TASK PROMPT: Among the entries that follow, the required portion opens with the line containing "Someone repainted the pink_cutting_board" and closes with the line containing "Someone carried the pink_pot". Give that portion again exactly, and nothing else.

STORED DATA START

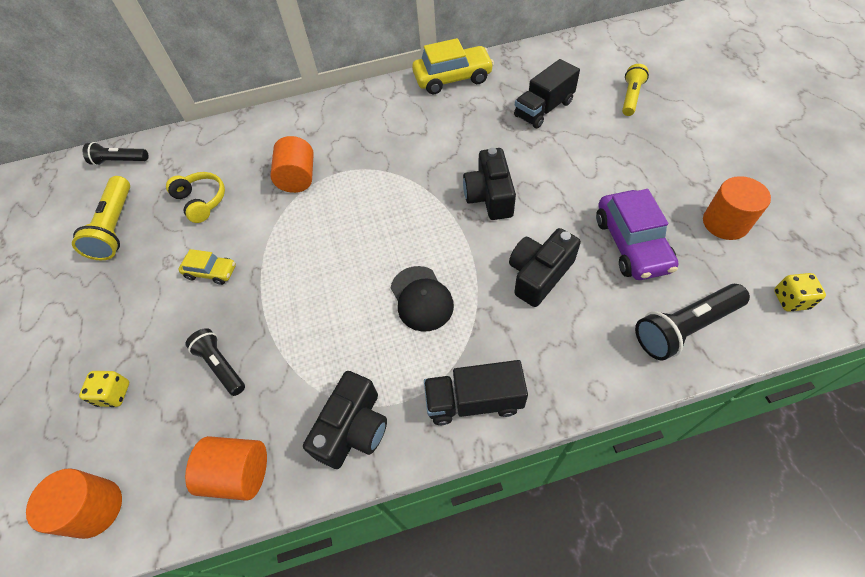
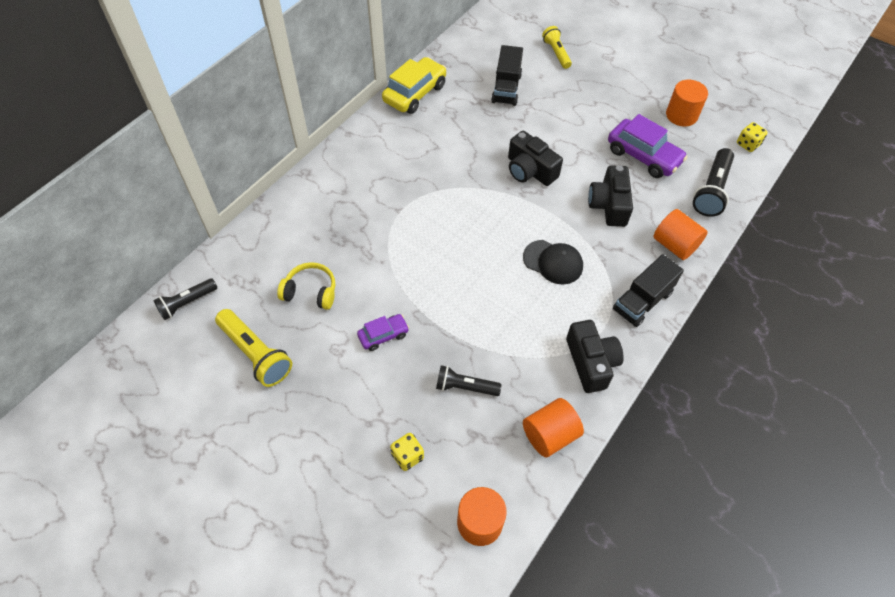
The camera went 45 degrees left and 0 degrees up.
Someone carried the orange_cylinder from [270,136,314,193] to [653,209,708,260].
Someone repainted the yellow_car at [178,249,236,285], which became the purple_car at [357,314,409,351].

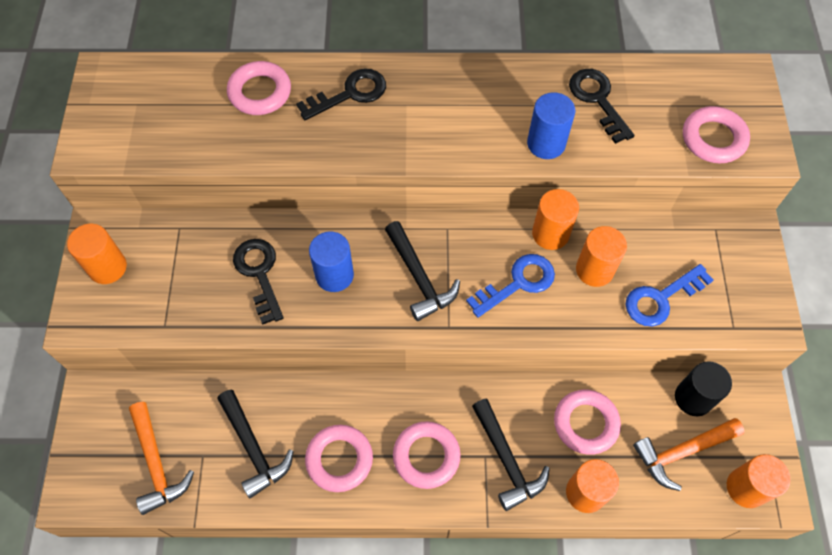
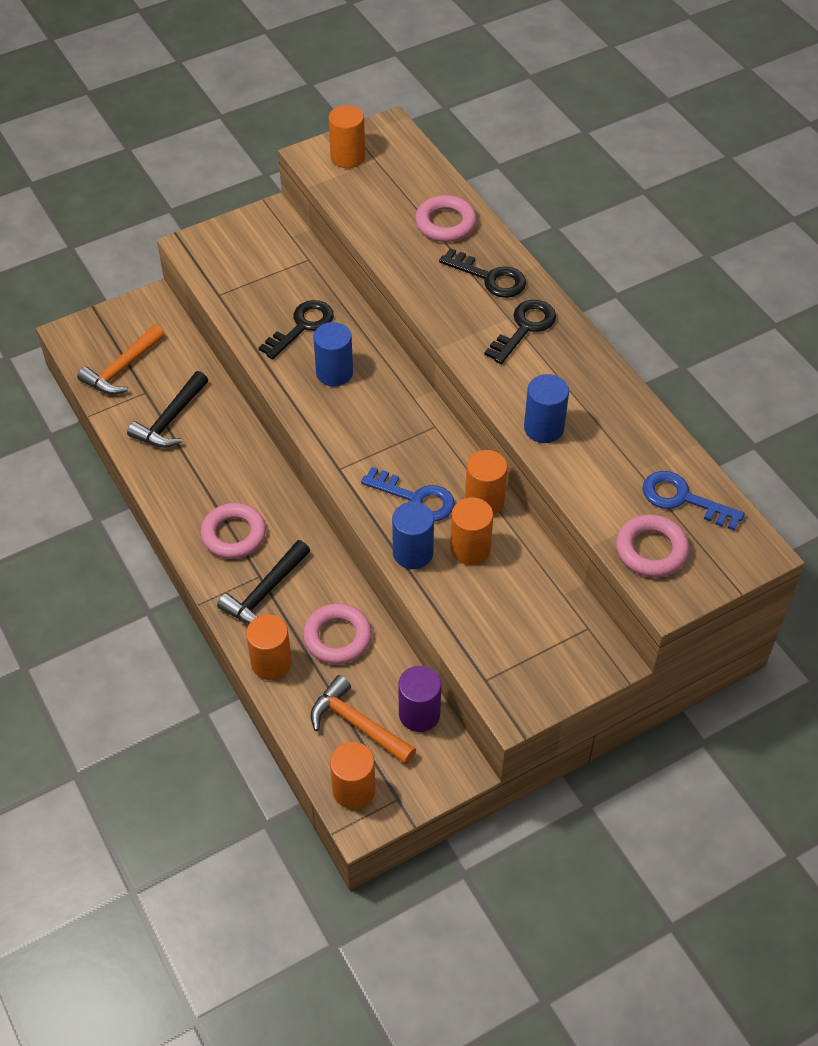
The camera went 60 degrees right and 10 degrees down.
Someone carried the black_key from [569,69,635,144] to [484,300,556,364].
Someone took away the black_hammer at [385,221,460,321].
Someone carried the orange_cylinder from [67,224,127,284] to [329,105,365,168].
Someone carried the blue_key from [625,264,713,327] to [642,471,745,531].
Someone repainted the black_cylinder at [675,361,732,416], which became the purple_cylinder at [398,666,441,732].
Someone took away the pink_ring at [305,425,373,492].
Someone put down the blue_cylinder at [392,502,434,569].

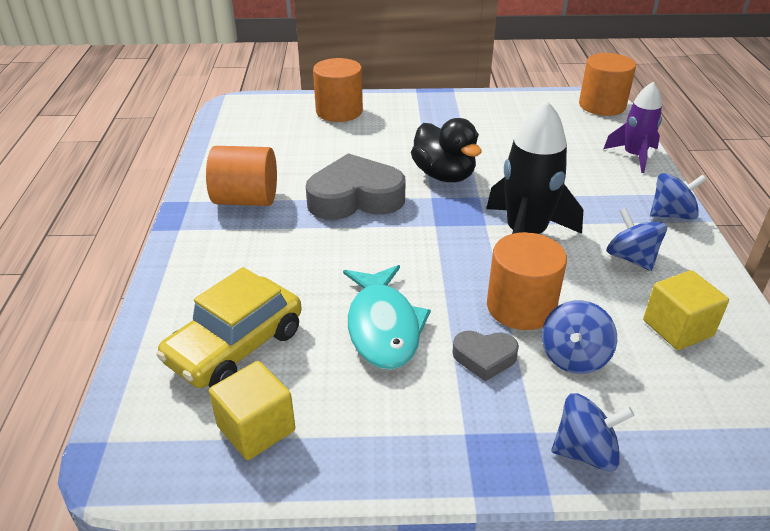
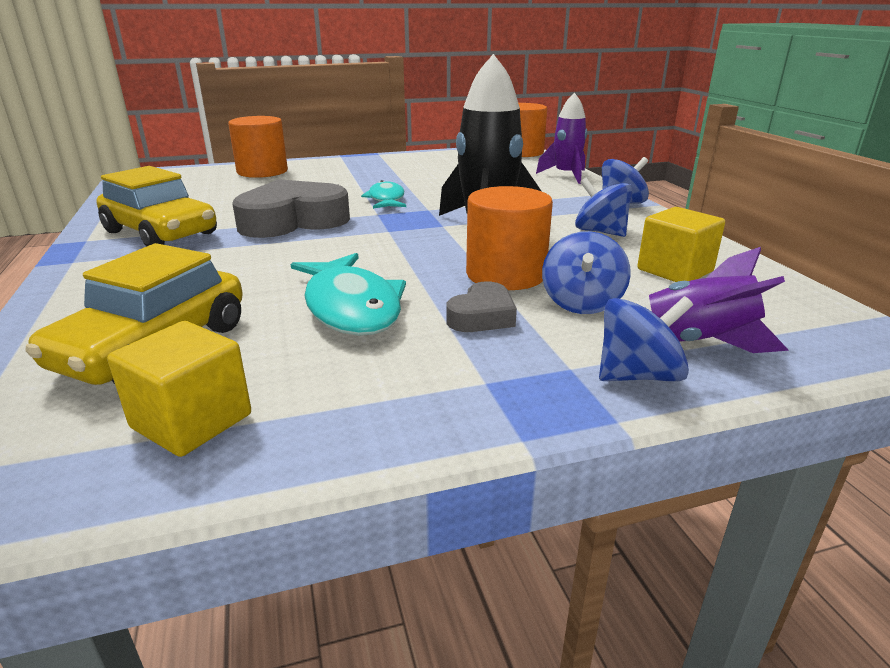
The camera went 15 degrees left and 10 degrees down.
Someone swapped the black_duck at [411,118,481,182] for the turquoise_fish at [361,180,406,209].
Someone swapped the orange_cylinder at [206,146,277,206] for the yellow_car at [97,166,217,247].
Someone rotated the grey_heart at [452,331,519,381] by 45 degrees counterclockwise.
Someone put down the purple_rocket at [636,247,789,353].

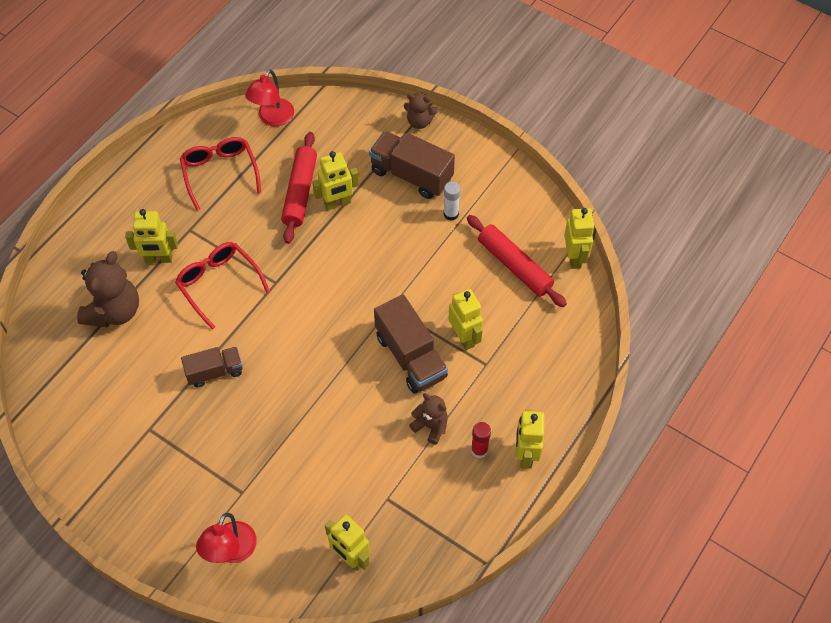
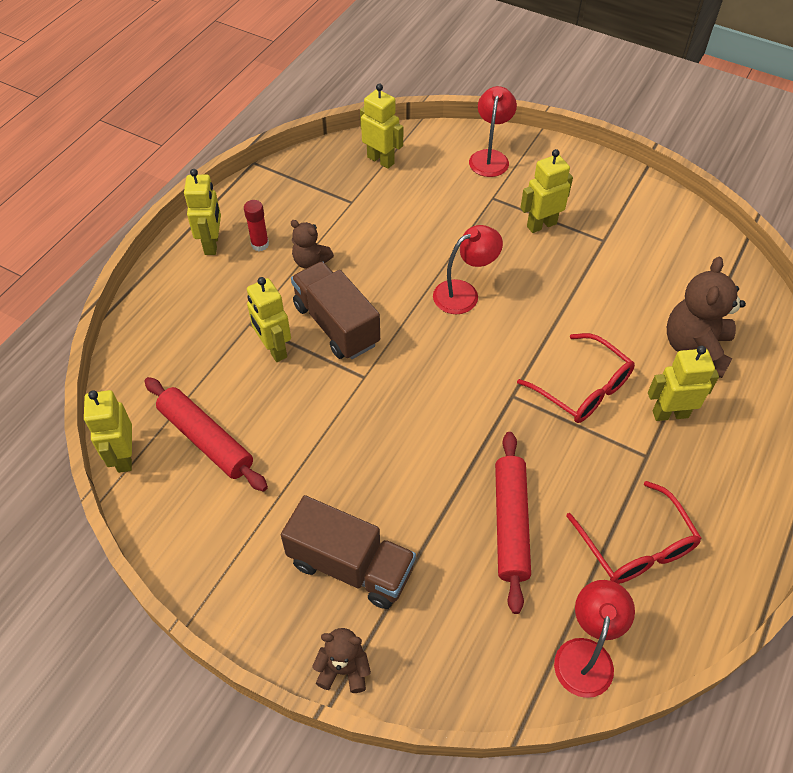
The camera went 175 degrees right and 5 degrees down.
Someone carried the yellow_robot from [312,151,359,210] to [520,149,573,233].
Someone took away the white_glue_stick at [444,181,461,221].
Someone took away the brown_truck at [181,347,243,387].
Someone put down the red_lamp at [433,225,503,314].

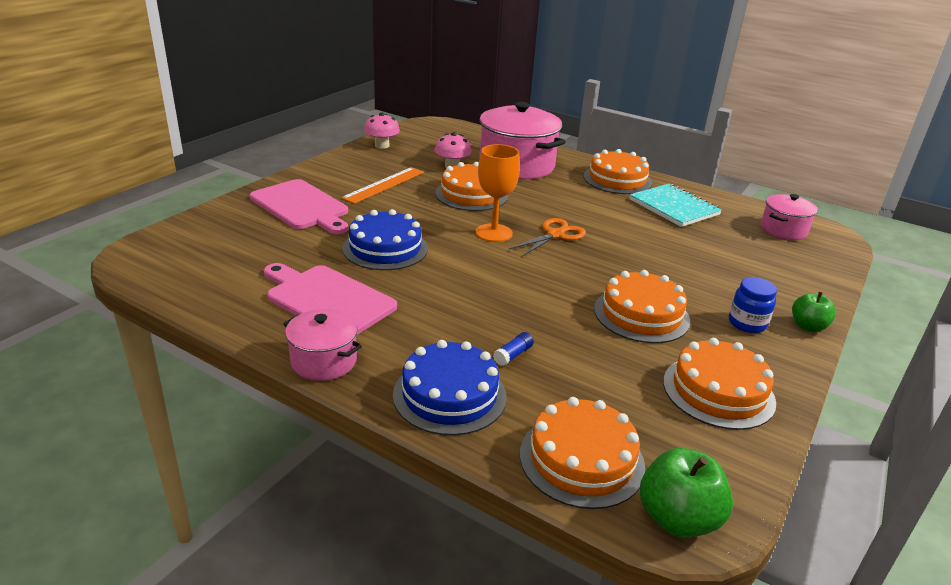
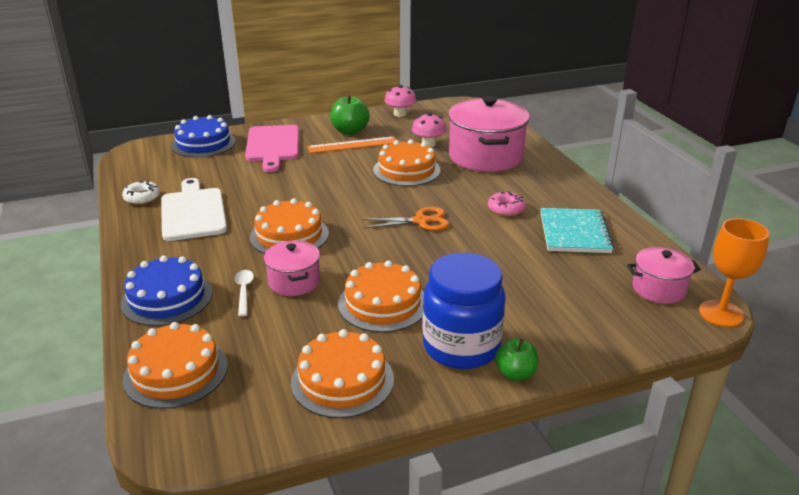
The camera went 40 degrees right and 0 degrees up.
Someone carried the orange_goblet from [476,144,520,242] to [699,218,769,327].
Someone carried the orange_cake from [584,149,652,194] to [250,198,329,254].
Someone carried the blue_cake from [342,209,428,270] to [171,115,236,158].
Someone repainted the pink_cutting_board at [264,263,397,335], which became the white_cutting_board at [161,178,227,241].
Someone scaled the blue_jar at [729,277,777,333] by 1.99.
Someone carried the pink_pot from [283,309,362,381] to [264,240,320,296].
Someone swapped the blue_glue_stick at [493,332,534,366] for the white_spoon at [235,270,254,317].
Someone carried the green_apple from [640,448,733,538] to [330,95,370,135].
Someone put down the white_donut at [122,181,160,205].
Someone put down the pink_donut at [488,191,526,216].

STORED DATA END

EXERCISE ANSWER:
Someone repainted the pink_cutting_board at [264,263,397,335], which became the white_cutting_board at [161,178,227,241].
Someone scaled the blue_jar at [729,277,777,333] by 1.99.
Someone carried the pink_pot from [283,309,362,381] to [264,240,320,296].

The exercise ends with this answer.